■ WORK ITEM
Within the records below, filter for lines carrying the word "eraser" and copy them.

[Image change detection data]
......

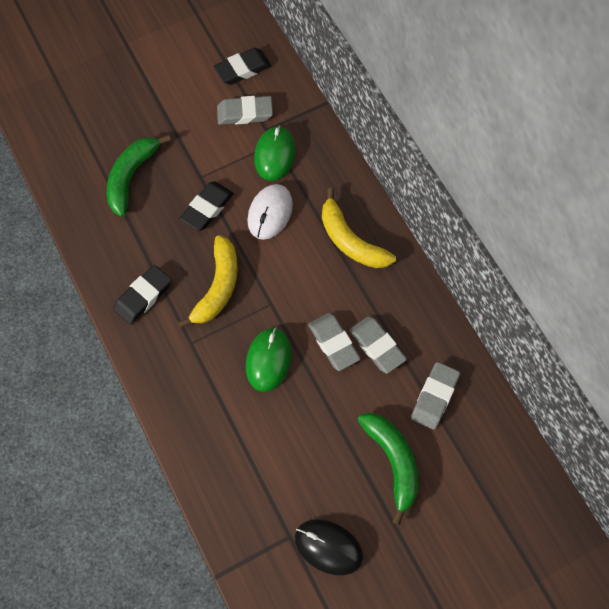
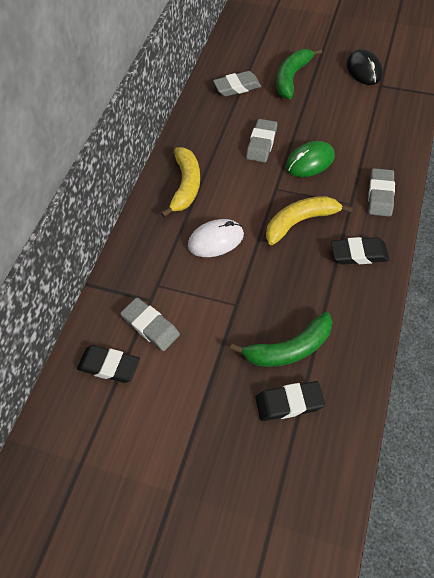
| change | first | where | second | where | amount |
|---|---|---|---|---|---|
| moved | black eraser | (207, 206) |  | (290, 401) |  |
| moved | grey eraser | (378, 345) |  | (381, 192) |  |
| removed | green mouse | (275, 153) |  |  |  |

......

■ RESULT FOR THIS TASK
| moved | black eraser | (207, 206) |  | (290, 401) |  |
| moved | grey eraser | (378, 345) |  | (381, 192) |  |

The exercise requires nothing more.